*WHAT NEEDS TO BE DONE*: Write out exactly the lines from the one containing "C2: 220nF (FILT, GND) -> 680pF (FILT, GND)" through the last line of the records below, including both.

*** DATASET EXTRACT ***

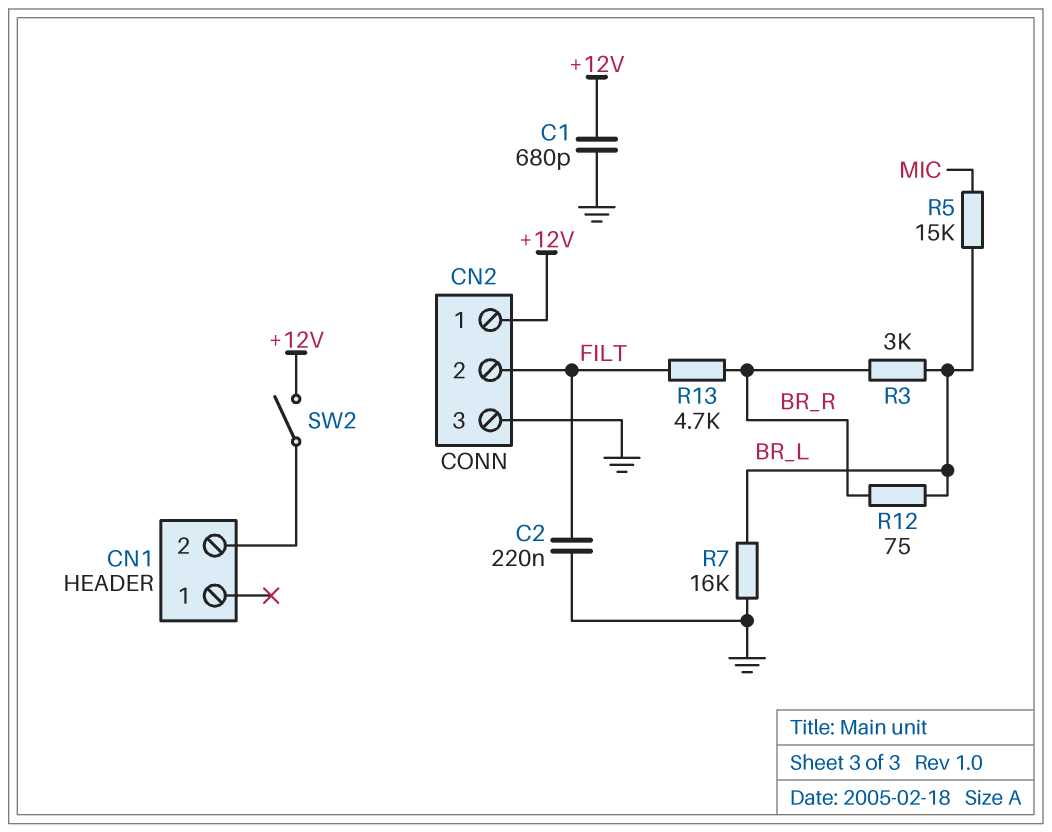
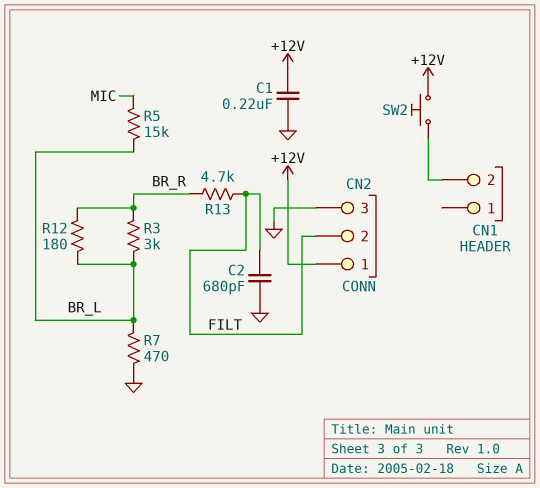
C1: 680pF (+12V, GND) -> 220nF (+12V, GND)
C2: 220nF (FILT, GND) -> 680pF (FILT, GND)
R7: 16k (BR_L, GND) -> 470 (BR_L, GND)
R12: 75 (BR_L, BR_R) -> 180 (BR_L, BR_R)
SW2: switch (+12V, CN1/2) -> button (+12V, CN1/2)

*** End of DATASET EXTRACT ***

*SOLVED PROBLEM*:
C2: 220nF (FILT, GND) -> 680pF (FILT, GND)
R7: 16k (BR_L, GND) -> 470 (BR_L, GND)
R12: 75 (BR_L, BR_R) -> 180 (BR_L, BR_R)
SW2: switch (+12V, CN1/2) -> button (+12V, CN1/2)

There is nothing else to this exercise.